WORK ITEM: In the entries below, find the line with "C2: 33uF (plus" and print exactly every line from there up to and including the line with "R5: 150k (GND, IC2/Q0) -> none", with no other lines.
***
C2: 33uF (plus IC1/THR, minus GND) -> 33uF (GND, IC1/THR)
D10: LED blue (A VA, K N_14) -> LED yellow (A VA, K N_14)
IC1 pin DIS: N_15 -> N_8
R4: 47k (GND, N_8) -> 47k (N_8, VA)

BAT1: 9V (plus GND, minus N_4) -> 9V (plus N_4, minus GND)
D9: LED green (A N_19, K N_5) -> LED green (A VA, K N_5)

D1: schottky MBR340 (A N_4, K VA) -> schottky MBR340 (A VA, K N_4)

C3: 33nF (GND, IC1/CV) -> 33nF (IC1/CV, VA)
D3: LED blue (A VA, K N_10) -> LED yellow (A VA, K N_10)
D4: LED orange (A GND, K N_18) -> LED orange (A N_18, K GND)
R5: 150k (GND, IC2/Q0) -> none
***
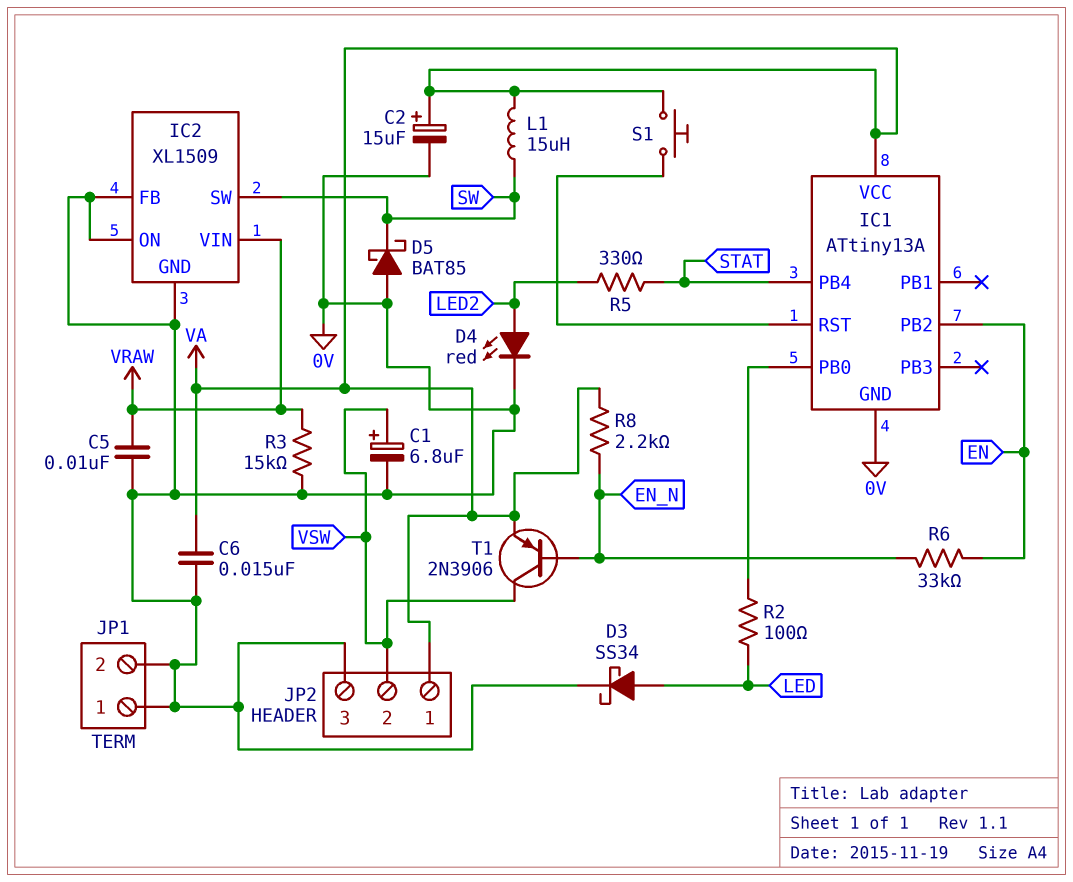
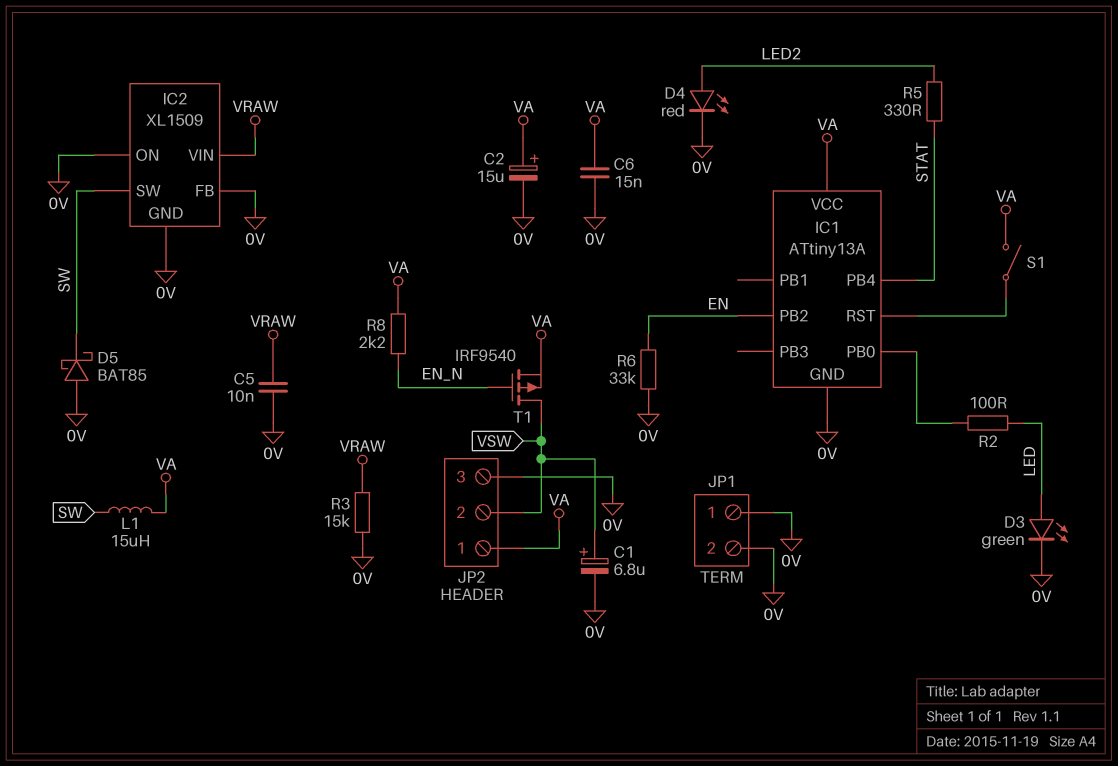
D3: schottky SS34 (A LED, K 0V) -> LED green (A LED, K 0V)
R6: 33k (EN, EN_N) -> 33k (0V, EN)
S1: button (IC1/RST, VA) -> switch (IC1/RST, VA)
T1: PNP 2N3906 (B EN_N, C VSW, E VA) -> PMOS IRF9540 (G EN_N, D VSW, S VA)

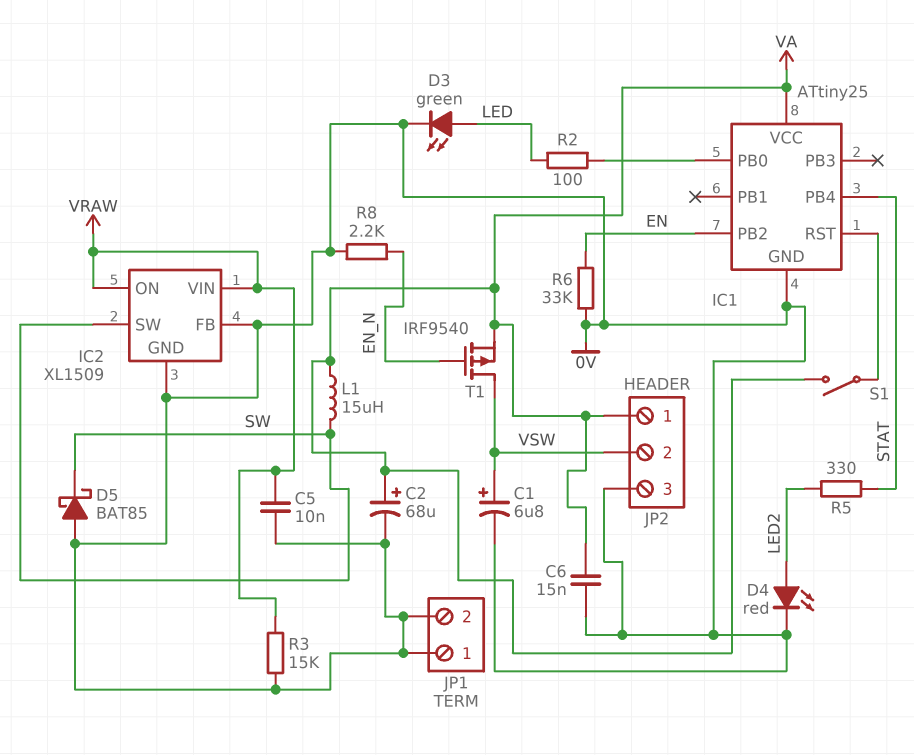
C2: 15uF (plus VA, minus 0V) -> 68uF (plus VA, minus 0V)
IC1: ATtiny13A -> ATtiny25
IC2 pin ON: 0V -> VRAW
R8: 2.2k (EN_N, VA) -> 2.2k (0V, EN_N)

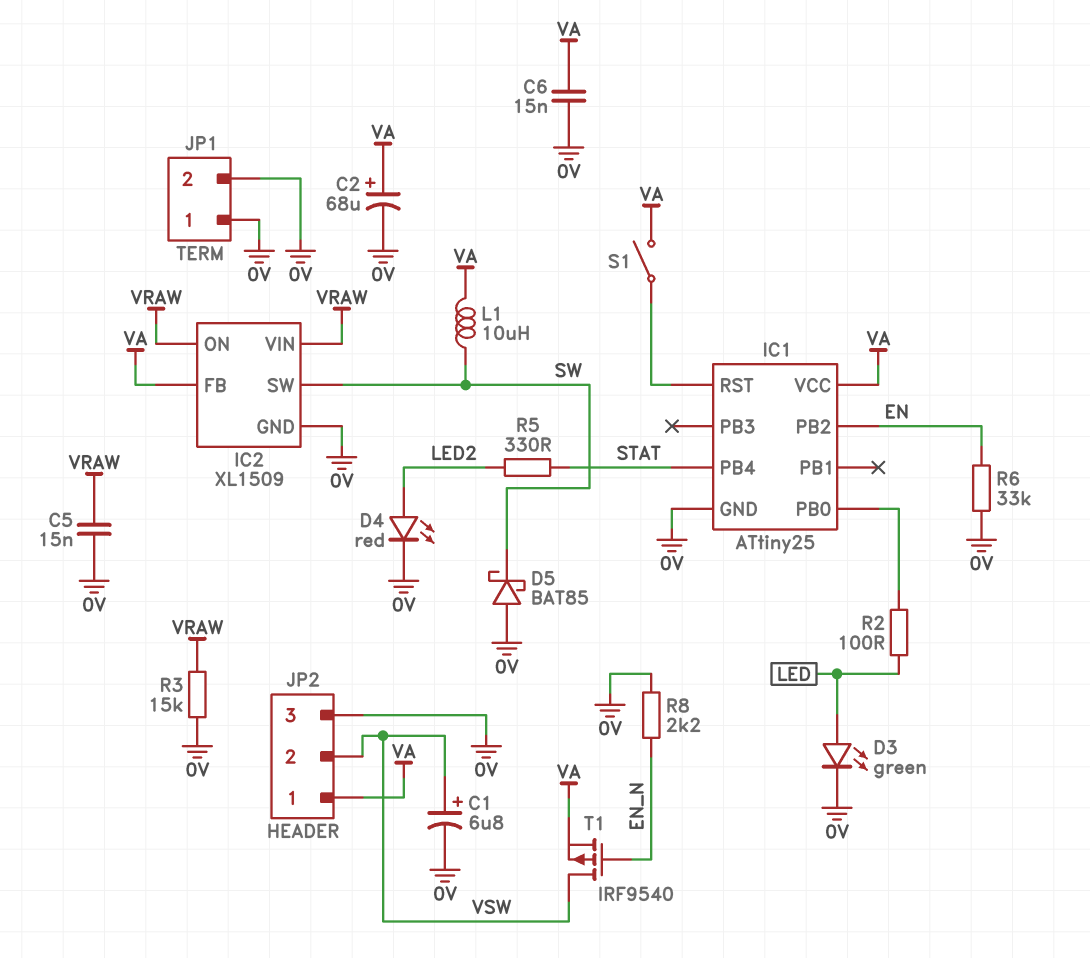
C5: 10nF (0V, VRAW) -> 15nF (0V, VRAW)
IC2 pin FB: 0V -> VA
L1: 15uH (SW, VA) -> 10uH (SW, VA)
***
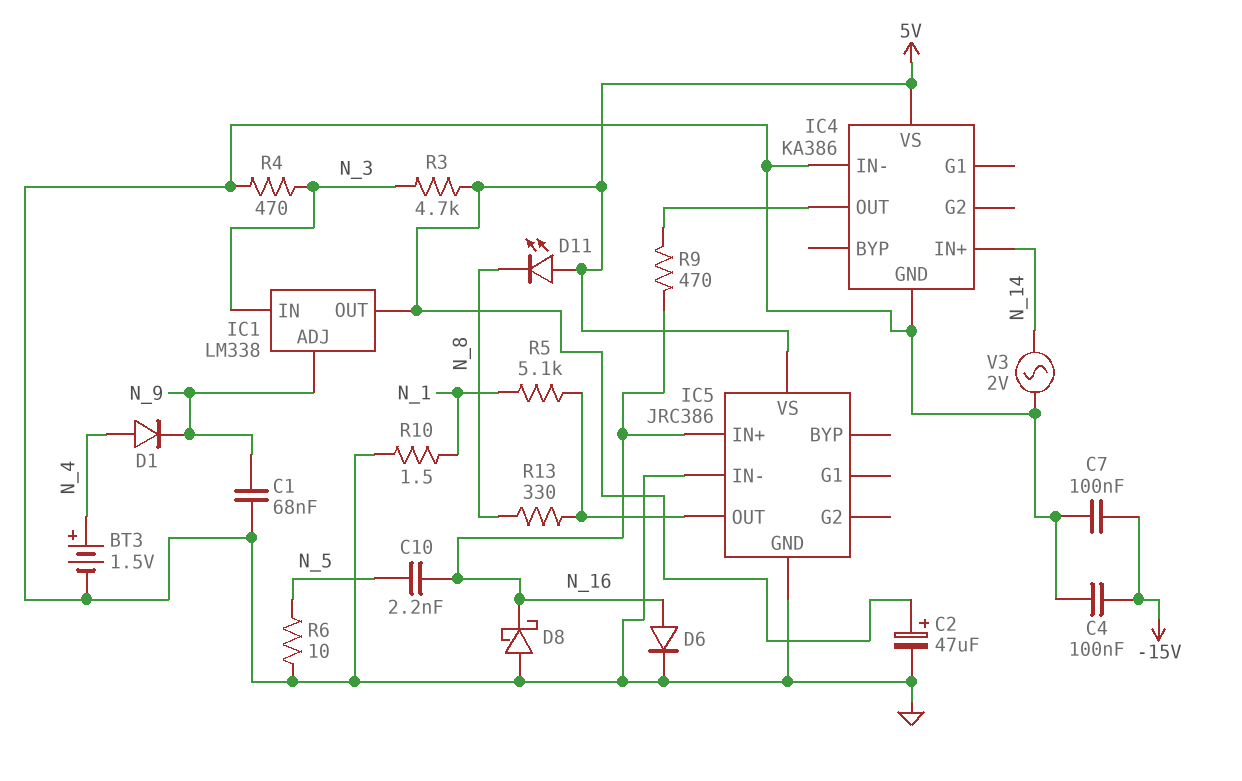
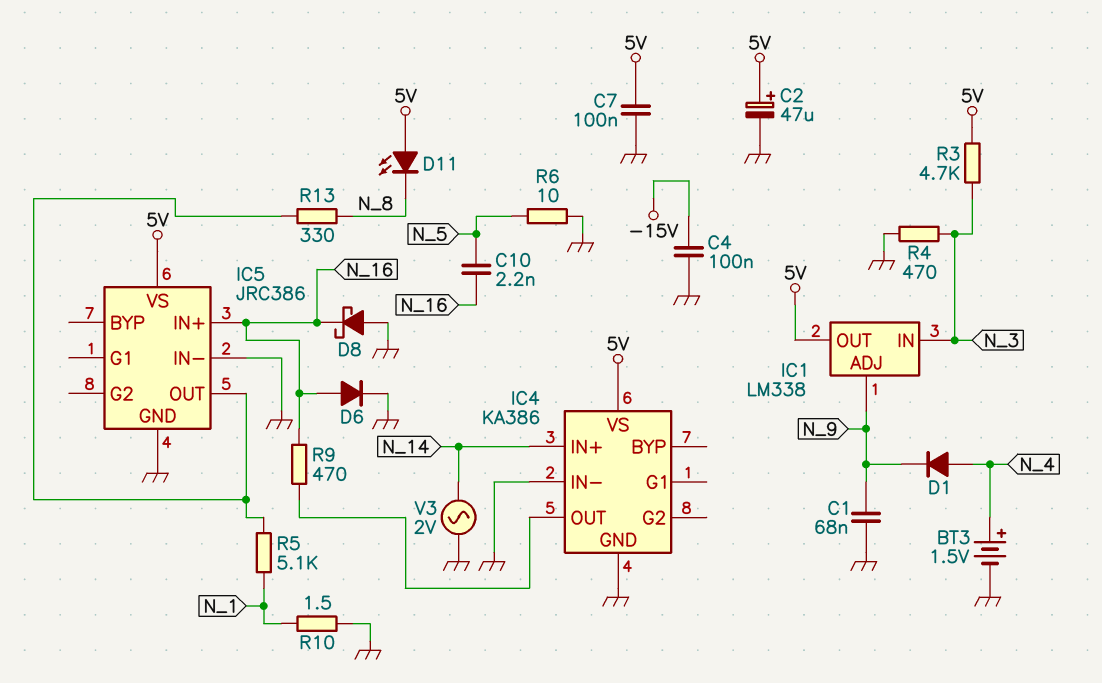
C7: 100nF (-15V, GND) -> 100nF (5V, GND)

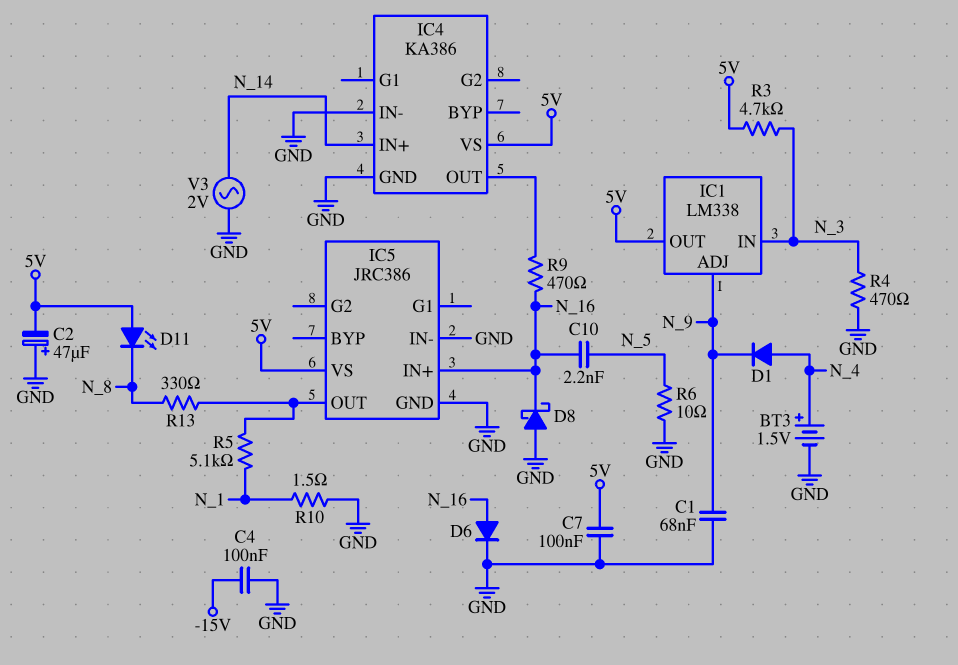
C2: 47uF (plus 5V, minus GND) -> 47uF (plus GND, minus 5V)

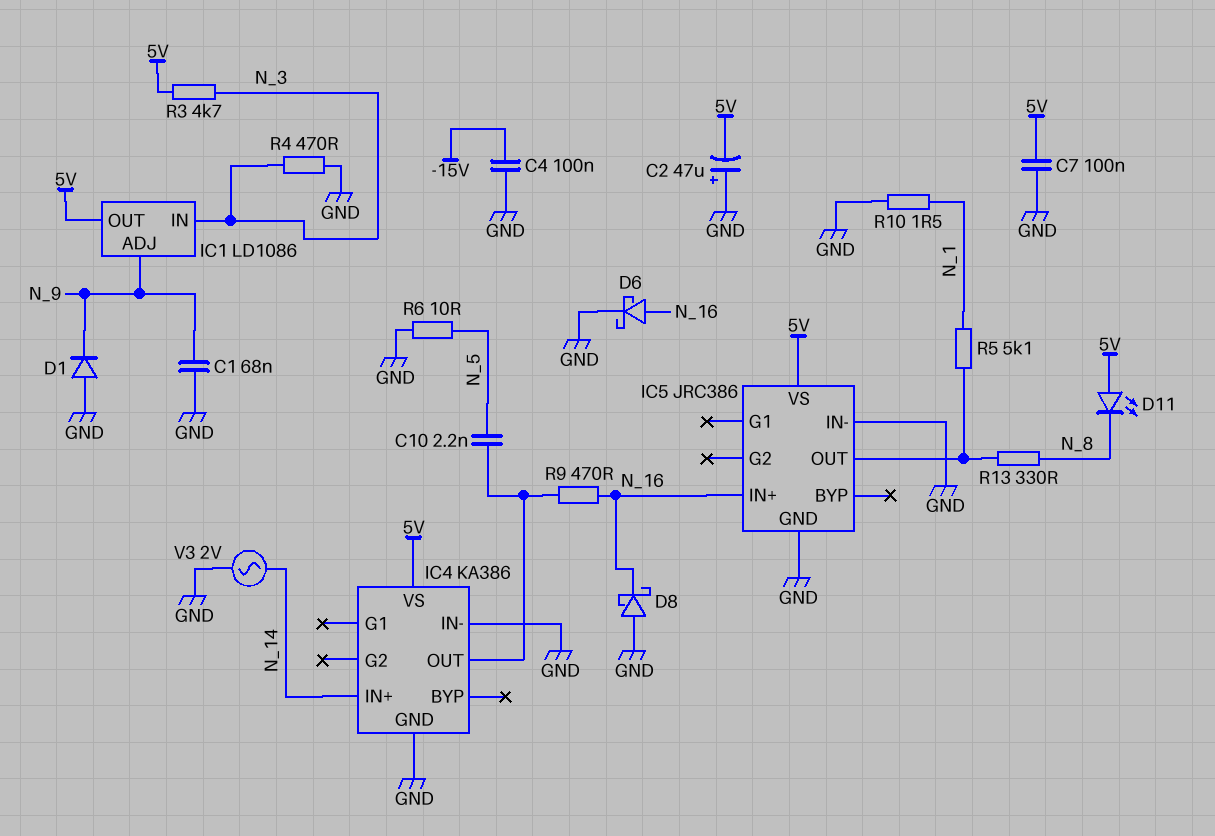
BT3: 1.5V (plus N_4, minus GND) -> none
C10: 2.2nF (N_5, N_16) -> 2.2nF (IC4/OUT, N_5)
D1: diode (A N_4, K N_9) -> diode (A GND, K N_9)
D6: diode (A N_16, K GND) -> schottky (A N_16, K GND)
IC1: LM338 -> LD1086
***
WRITTEN SOLUTION:
C2: 33uF (plus IC1/THR, minus GND) -> 33uF (GND, IC1/THR)
D10: LED blue (A VA, K N_14) -> LED yellow (A VA, K N_14)
IC1 pin DIS: N_15 -> N_8
R4: 47k (GND, N_8) -> 47k (N_8, VA)

BAT1: 9V (plus GND, minus N_4) -> 9V (plus N_4, minus GND)
D9: LED green (A N_19, K N_5) -> LED green (A VA, K N_5)

D1: schottky MBR340 (A N_4, K VA) -> schottky MBR340 (A VA, K N_4)

C3: 33nF (GND, IC1/CV) -> 33nF (IC1/CV, VA)
D3: LED blue (A VA, K N_10) -> LED yellow (A VA, K N_10)
D4: LED orange (A GND, K N_18) -> LED orange (A N_18, K GND)
R5: 150k (GND, IC2/Q0) -> none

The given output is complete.